_Aim of the task_
When you reach the line with "camera: 30 degrees left, 5 degrees down" in the listing below, transcribe it and each line after it up to and including the line with "(921, 355) = (957, 381): black", exactly and with nothing else.

═════ Data to examine

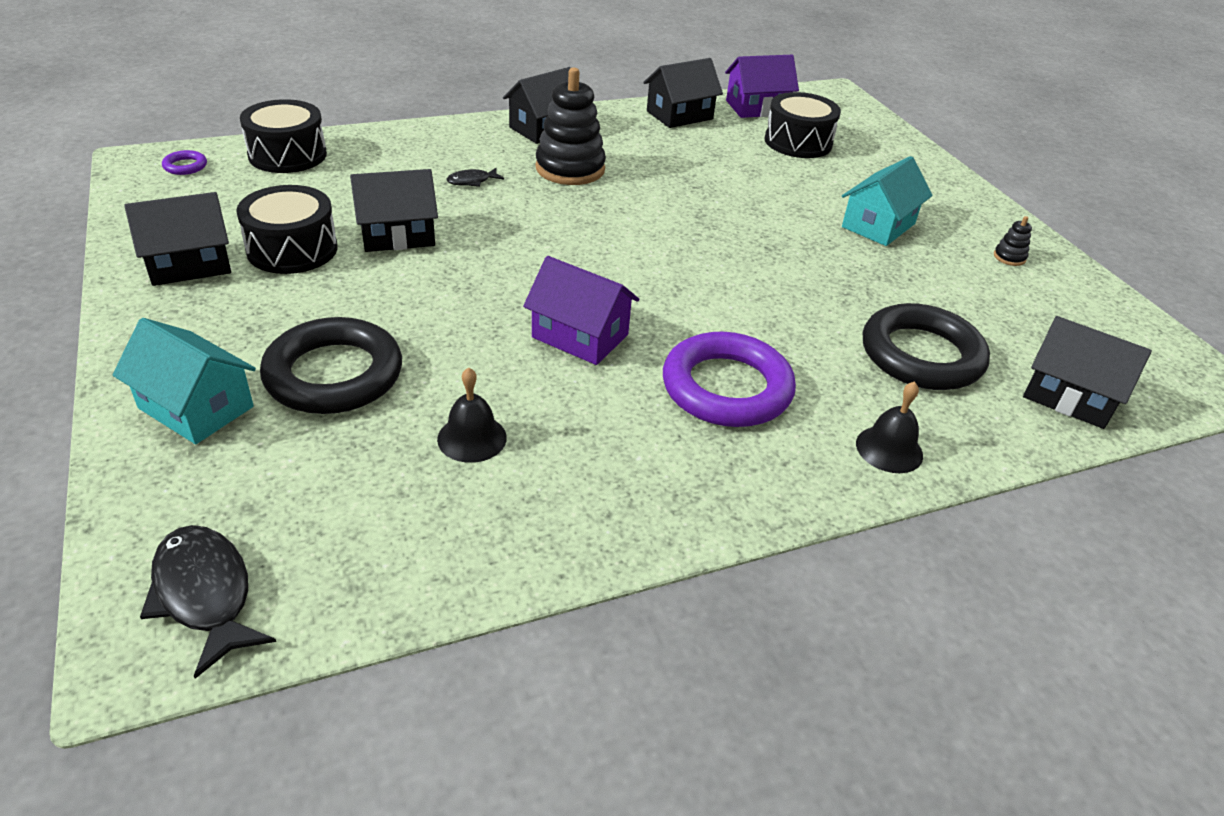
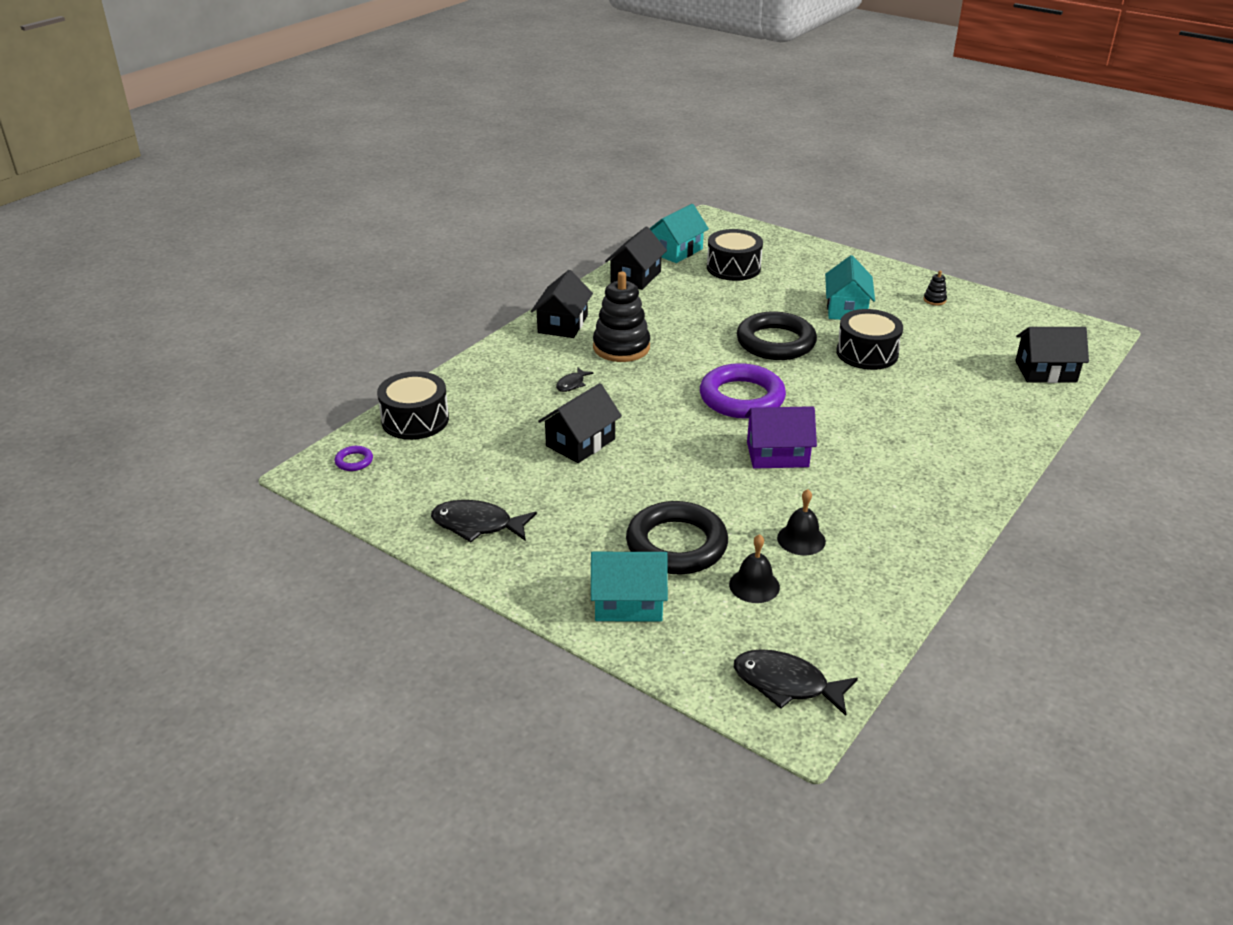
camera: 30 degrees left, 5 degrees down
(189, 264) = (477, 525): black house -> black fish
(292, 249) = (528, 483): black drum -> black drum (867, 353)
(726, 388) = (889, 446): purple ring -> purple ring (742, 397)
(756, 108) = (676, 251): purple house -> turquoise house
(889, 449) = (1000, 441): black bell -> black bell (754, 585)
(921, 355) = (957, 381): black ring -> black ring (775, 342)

══════════
═════ Data to examine

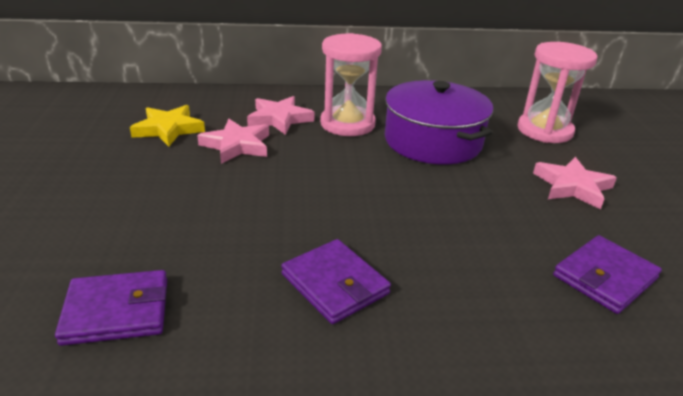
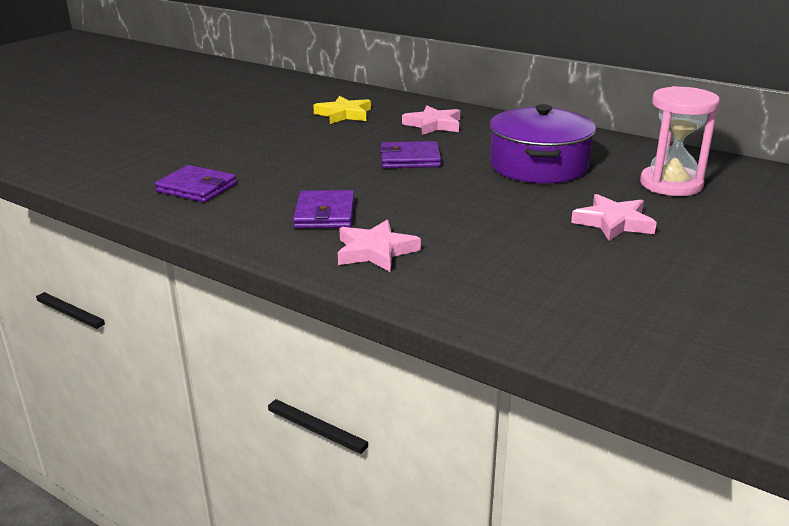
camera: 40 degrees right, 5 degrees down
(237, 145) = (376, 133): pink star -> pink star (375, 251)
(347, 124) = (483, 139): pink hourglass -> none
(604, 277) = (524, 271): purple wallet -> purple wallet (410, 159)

══════════

_Task solution_
camera: 30 degrees left, 5 degrees down
(189, 264) = (477, 525): black house -> black fish
(292, 249) = (528, 483): black drum -> black drum (867, 353)
(726, 388) = (889, 446): purple ring -> purple ring (742, 397)
(756, 108) = (676, 251): purple house -> turquoise house
(889, 449) = (1000, 441): black bell -> black bell (754, 585)
(921, 355) = (957, 381): black ring -> black ring (775, 342)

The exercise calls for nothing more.